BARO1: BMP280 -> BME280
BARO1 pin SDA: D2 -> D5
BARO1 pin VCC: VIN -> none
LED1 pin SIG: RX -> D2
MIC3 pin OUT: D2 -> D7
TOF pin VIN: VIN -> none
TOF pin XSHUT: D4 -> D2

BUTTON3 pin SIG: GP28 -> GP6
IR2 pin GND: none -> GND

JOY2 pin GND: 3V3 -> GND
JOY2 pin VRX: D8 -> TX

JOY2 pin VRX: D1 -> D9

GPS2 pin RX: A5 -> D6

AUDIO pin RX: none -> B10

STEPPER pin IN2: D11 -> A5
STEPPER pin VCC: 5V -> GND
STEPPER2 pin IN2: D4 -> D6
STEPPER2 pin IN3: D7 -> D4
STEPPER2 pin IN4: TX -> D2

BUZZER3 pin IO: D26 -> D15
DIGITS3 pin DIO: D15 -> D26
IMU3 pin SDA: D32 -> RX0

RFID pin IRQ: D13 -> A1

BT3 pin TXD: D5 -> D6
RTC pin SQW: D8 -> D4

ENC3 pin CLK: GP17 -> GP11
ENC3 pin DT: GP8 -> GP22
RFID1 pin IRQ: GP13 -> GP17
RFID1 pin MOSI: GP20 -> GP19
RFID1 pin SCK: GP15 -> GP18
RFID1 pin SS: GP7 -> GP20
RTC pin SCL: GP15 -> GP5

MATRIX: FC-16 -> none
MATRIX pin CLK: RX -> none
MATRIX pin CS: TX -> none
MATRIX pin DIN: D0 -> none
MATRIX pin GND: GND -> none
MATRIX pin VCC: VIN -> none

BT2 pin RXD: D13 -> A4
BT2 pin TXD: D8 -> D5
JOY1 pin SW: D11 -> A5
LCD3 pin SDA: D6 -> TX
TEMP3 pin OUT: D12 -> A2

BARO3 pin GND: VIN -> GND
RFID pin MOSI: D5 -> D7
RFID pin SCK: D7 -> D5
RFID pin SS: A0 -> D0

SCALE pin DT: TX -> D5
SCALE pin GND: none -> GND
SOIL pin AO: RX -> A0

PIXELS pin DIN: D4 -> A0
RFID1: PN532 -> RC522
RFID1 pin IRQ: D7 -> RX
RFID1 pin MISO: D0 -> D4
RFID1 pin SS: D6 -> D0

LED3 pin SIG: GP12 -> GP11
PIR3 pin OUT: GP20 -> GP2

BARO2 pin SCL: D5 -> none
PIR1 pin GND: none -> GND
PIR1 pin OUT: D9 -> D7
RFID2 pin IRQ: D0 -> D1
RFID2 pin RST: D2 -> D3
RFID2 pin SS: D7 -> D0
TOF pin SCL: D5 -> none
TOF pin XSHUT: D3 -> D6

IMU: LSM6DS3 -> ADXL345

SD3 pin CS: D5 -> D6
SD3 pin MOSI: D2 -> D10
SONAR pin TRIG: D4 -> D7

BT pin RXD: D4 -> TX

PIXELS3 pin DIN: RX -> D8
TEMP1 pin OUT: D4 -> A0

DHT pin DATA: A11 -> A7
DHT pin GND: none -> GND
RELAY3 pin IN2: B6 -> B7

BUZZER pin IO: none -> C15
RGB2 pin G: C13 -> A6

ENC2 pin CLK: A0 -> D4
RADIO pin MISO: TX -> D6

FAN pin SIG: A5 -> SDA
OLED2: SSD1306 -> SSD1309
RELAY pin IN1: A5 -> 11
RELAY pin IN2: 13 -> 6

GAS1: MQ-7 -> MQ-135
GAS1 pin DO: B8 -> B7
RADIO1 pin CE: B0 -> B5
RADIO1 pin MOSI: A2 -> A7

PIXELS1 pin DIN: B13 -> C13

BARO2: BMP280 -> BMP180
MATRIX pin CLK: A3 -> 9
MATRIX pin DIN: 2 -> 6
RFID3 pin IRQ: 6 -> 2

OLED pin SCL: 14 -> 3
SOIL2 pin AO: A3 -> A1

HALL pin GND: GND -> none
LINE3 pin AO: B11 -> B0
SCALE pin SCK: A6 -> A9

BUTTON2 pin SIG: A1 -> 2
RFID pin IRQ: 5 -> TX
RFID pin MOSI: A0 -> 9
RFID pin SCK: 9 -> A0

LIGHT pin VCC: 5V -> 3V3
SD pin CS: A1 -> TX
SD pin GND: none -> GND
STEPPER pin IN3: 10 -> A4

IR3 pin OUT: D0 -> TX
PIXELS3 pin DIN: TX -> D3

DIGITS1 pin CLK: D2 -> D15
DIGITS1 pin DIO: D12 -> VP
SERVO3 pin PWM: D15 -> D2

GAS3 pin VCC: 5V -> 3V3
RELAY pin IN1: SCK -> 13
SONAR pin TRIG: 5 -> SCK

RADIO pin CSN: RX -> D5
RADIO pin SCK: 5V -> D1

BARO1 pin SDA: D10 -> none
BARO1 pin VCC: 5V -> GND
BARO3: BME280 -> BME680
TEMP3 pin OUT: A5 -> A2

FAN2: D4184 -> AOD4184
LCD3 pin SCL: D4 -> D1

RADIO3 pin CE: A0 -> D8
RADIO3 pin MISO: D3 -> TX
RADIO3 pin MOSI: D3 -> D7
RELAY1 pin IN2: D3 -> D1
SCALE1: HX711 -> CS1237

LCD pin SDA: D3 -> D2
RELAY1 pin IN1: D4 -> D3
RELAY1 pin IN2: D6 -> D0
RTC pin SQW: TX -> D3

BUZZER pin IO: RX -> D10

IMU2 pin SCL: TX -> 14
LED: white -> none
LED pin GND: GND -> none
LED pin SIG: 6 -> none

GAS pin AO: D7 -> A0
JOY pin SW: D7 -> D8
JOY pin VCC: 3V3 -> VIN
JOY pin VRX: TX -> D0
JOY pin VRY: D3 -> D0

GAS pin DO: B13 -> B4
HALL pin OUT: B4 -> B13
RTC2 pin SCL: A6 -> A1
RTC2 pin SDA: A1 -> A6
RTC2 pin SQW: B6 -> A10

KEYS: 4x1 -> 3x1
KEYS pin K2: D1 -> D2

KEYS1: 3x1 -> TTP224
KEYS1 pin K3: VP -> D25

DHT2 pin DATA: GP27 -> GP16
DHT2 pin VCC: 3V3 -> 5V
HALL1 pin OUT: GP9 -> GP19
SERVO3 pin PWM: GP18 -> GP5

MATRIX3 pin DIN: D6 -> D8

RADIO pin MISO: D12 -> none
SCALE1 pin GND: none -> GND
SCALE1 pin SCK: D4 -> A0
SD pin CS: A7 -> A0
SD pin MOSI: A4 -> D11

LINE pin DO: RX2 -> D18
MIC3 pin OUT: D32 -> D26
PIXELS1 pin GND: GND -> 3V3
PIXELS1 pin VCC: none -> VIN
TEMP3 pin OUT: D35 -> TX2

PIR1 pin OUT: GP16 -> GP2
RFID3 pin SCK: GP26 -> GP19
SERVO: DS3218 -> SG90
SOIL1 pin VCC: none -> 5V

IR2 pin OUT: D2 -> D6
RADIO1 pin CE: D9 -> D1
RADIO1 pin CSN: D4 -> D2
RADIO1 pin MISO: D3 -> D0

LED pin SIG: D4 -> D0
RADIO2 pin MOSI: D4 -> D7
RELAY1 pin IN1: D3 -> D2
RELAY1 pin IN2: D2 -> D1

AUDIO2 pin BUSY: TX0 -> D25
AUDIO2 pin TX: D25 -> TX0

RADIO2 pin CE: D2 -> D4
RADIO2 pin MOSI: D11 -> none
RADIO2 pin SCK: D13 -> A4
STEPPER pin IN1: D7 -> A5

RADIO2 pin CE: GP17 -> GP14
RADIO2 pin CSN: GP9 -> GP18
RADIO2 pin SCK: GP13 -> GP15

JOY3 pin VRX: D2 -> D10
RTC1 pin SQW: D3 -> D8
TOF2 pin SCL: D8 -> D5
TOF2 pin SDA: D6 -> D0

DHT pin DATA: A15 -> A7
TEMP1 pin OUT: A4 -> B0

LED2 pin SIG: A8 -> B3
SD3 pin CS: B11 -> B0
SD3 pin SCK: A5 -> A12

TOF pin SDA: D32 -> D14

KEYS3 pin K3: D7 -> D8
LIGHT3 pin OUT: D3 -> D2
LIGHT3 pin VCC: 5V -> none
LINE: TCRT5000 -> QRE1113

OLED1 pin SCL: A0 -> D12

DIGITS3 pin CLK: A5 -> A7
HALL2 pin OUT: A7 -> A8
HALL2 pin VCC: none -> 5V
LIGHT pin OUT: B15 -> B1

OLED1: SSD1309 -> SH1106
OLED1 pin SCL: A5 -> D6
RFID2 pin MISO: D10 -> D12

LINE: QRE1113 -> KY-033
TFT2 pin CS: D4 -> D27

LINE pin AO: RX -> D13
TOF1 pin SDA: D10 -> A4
--*--
YOUR TASK:
Only the lines above from the line with "JOY2 pin GND: 3V3 -> GND" to the line with "PIR1 pin OUT: D9 -> D7", those two lines included, should be reproduced exactly.

FINAL ANSWER:
JOY2 pin GND: 3V3 -> GND
JOY2 pin VRX: D8 -> TX

JOY2 pin VRX: D1 -> D9

GPS2 pin RX: A5 -> D6

AUDIO pin RX: none -> B10

STEPPER pin IN2: D11 -> A5
STEPPER pin VCC: 5V -> GND
STEPPER2 pin IN2: D4 -> D6
STEPPER2 pin IN3: D7 -> D4
STEPPER2 pin IN4: TX -> D2

BUZZER3 pin IO: D26 -> D15
DIGITS3 pin DIO: D15 -> D26
IMU3 pin SDA: D32 -> RX0

RFID pin IRQ: D13 -> A1

BT3 pin TXD: D5 -> D6
RTC pin SQW: D8 -> D4

ENC3 pin CLK: GP17 -> GP11
ENC3 pin DT: GP8 -> GP22
RFID1 pin IRQ: GP13 -> GP17
RFID1 pin MOSI: GP20 -> GP19
RFID1 pin SCK: GP15 -> GP18
RFID1 pin SS: GP7 -> GP20
RTC pin SCL: GP15 -> GP5

MATRIX: FC-16 -> none
MATRIX pin CLK: RX -> none
MATRIX pin CS: TX -> none
MATRIX pin DIN: D0 -> none
MATRIX pin GND: GND -> none
MATRIX pin VCC: VIN -> none

BT2 pin RXD: D13 -> A4
BT2 pin TXD: D8 -> D5
JOY1 pin SW: D11 -> A5
LCD3 pin SDA: D6 -> TX
TEMP3 pin OUT: D12 -> A2

BARO3 pin GND: VIN -> GND
RFID pin MOSI: D5 -> D7
RFID pin SCK: D7 -> D5
RFID pin SS: A0 -> D0

SCALE pin DT: TX -> D5
SCALE pin GND: none -> GND
SOIL pin AO: RX -> A0

PIXELS pin DIN: D4 -> A0
RFID1: PN532 -> RC522
RFID1 pin IRQ: D7 -> RX
RFID1 pin MISO: D0 -> D4
RFID1 pin SS: D6 -> D0

LED3 pin SIG: GP12 -> GP11
PIR3 pin OUT: GP20 -> GP2

BARO2 pin SCL: D5 -> none
PIR1 pin GND: none -> GND
PIR1 pin OUT: D9 -> D7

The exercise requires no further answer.